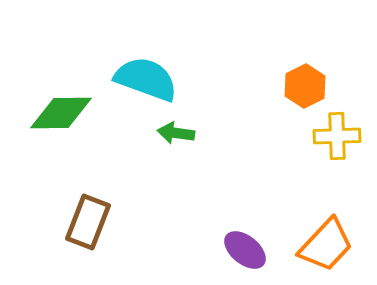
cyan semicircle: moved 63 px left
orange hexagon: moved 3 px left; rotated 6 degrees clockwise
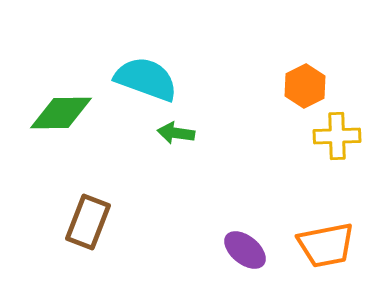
orange trapezoid: rotated 36 degrees clockwise
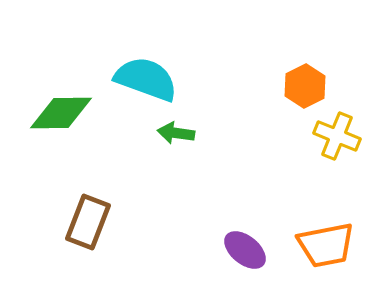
yellow cross: rotated 24 degrees clockwise
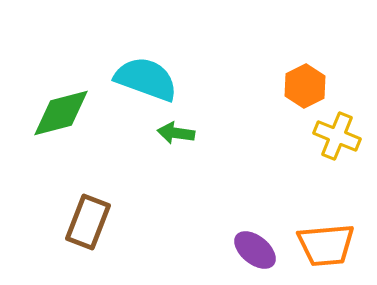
green diamond: rotated 14 degrees counterclockwise
orange trapezoid: rotated 6 degrees clockwise
purple ellipse: moved 10 px right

◆ WRITTEN REQUEST ◆
Write out every line of the entries above word for word, leaving out the pictures.

◆ EXERCISE ANSWER ◆
cyan semicircle: moved 63 px left
orange hexagon: moved 3 px left; rotated 6 degrees clockwise
orange trapezoid: rotated 36 degrees clockwise
yellow cross: rotated 24 degrees clockwise
green diamond: rotated 14 degrees counterclockwise
orange trapezoid: rotated 6 degrees clockwise
purple ellipse: moved 10 px right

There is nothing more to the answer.